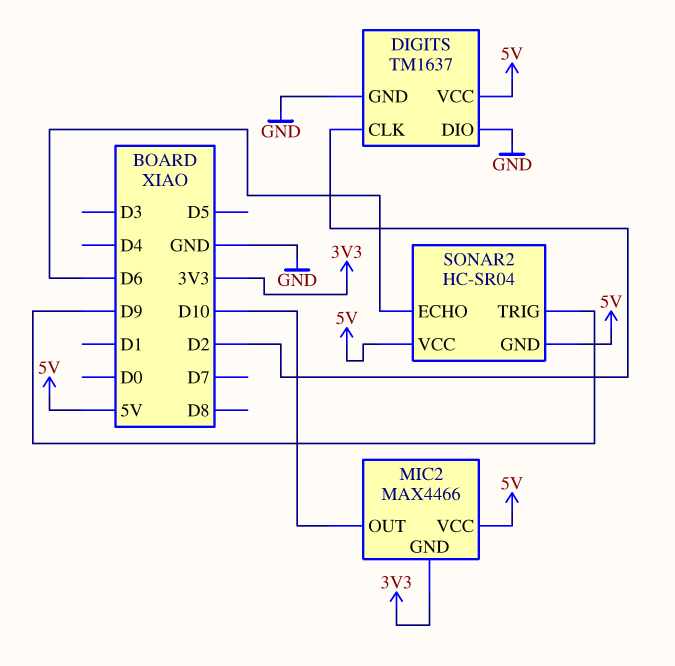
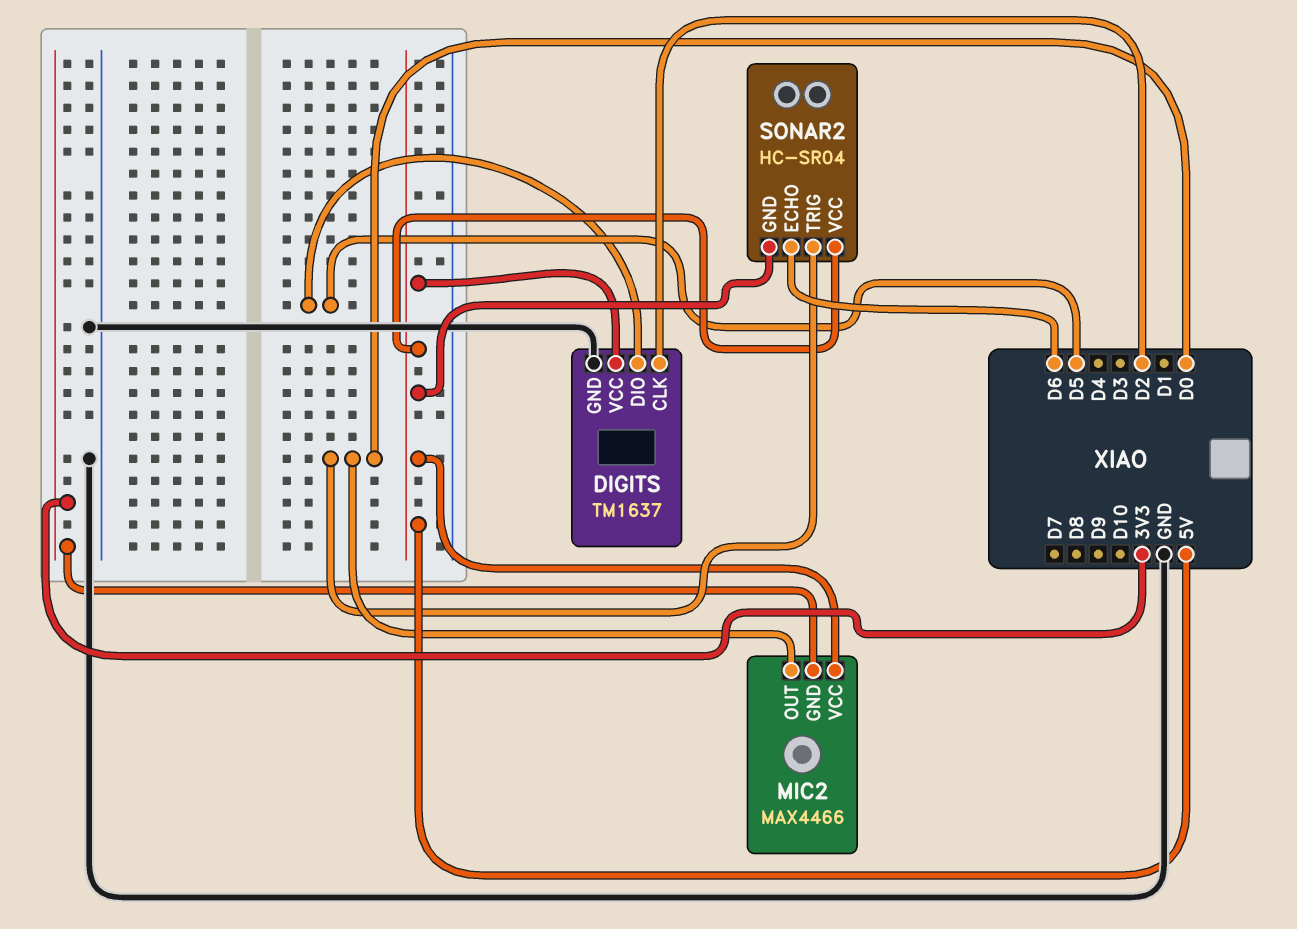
DIGITS pin DIO: GND -> D5
MIC2 pin OUT: D10 -> D0
SONAR2 pin TRIG: D9 -> D0

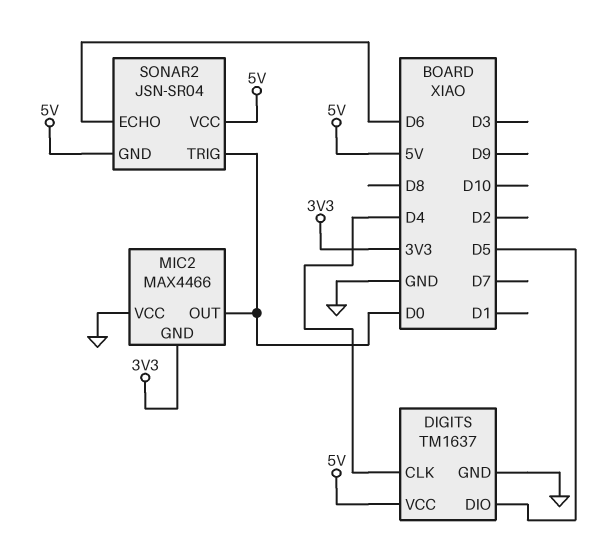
DIGITS pin CLK: D2 -> D4
MIC2 pin VCC: 5V -> GND
SONAR2: HC-SR04 -> JSN-SR04

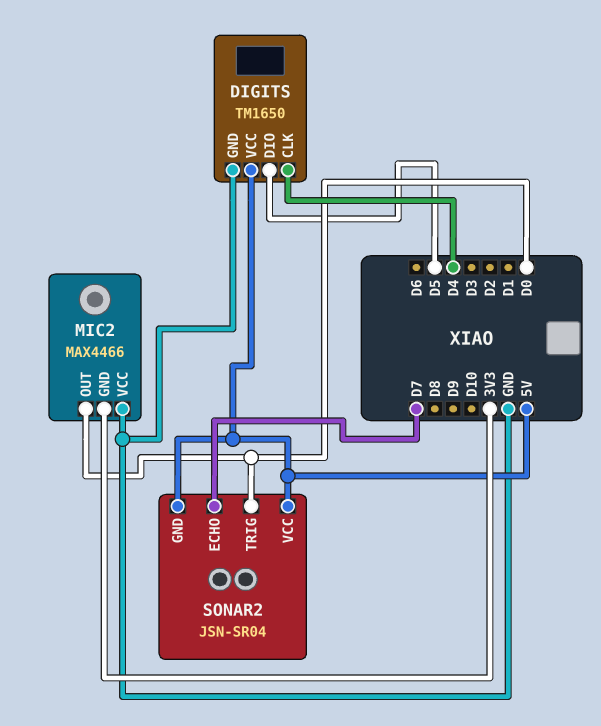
DIGITS: TM1637 -> TM1650
SONAR2 pin ECHO: D6 -> D7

● INSTRUCTIONS TO FOLLOW:
Print the material above verbatim except the pictures.

● TASK ANSWER:
DIGITS pin DIO: GND -> D5
MIC2 pin OUT: D10 -> D0
SONAR2 pin TRIG: D9 -> D0

DIGITS pin CLK: D2 -> D4
MIC2 pin VCC: 5V -> GND
SONAR2: HC-SR04 -> JSN-SR04

DIGITS: TM1637 -> TM1650
SONAR2 pin ECHO: D6 -> D7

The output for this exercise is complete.